(Beginning of DATASET RECORDS)
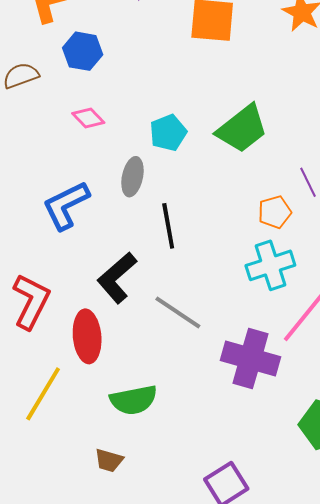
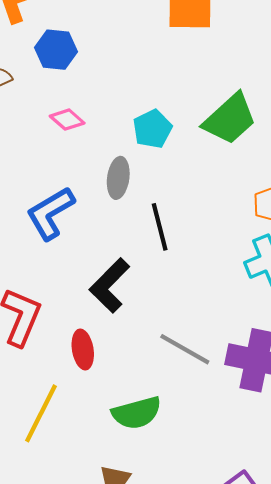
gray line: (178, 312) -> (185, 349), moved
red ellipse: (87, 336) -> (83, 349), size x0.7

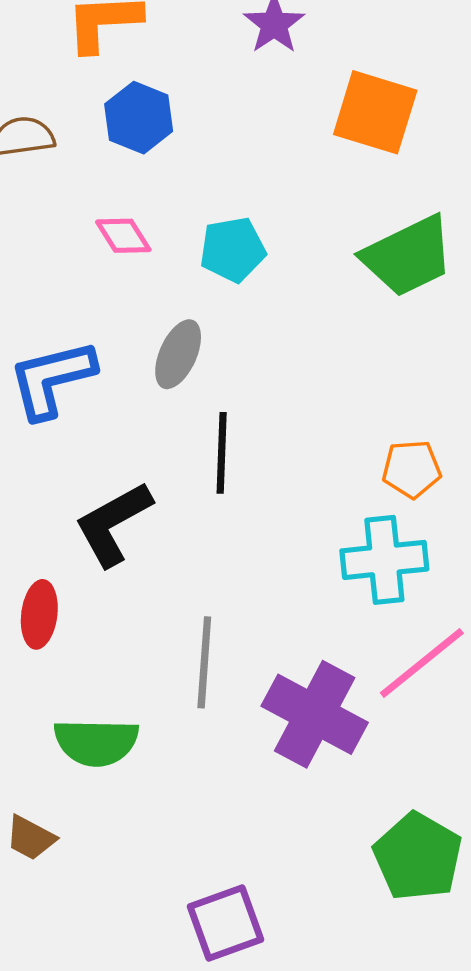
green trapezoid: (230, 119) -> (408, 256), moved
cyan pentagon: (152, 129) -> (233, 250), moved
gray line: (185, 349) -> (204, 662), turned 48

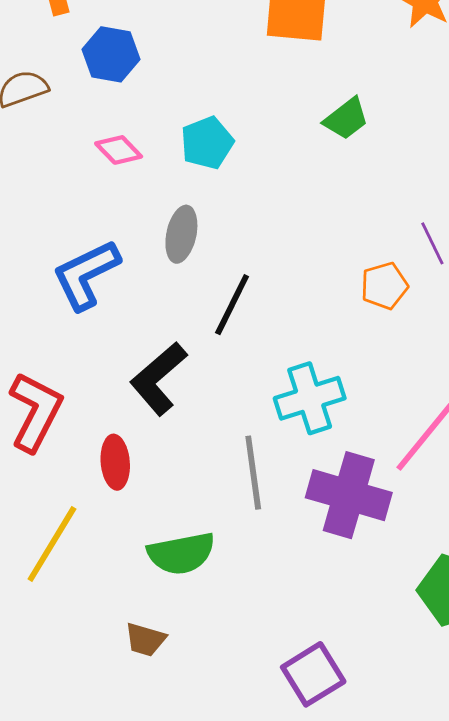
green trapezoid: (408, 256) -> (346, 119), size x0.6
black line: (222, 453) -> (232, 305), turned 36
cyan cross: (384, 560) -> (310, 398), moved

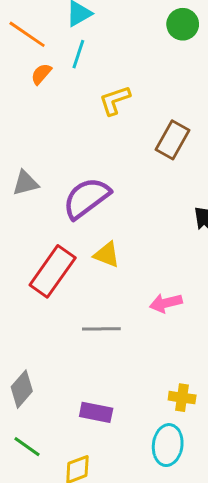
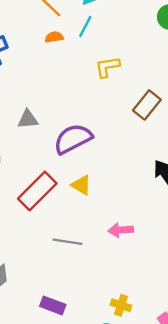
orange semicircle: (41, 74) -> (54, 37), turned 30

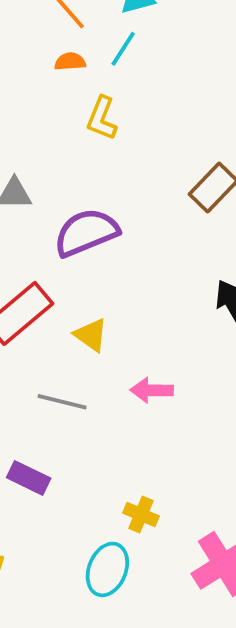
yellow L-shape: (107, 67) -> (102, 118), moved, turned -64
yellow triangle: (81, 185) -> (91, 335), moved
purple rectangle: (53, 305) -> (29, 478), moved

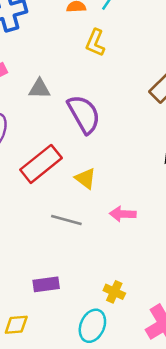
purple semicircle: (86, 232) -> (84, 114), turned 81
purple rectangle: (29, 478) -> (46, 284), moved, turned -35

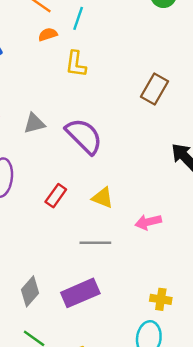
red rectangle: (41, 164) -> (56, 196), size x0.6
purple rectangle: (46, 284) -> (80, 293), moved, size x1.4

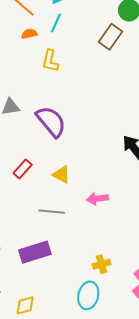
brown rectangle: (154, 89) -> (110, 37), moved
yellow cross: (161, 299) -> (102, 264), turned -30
(End of DATASET RECORDS)
Wherever a line in the data above holds "purple", copy that line.

**ANSWER BELOW:**
purple rectangle: (53, 305) -> (29, 478), moved
purple semicircle: (86, 232) -> (84, 114), turned 81
purple rectangle: (29, 478) -> (46, 284), moved, turned -35
purple rectangle: (46, 284) -> (80, 293), moved, size x1.4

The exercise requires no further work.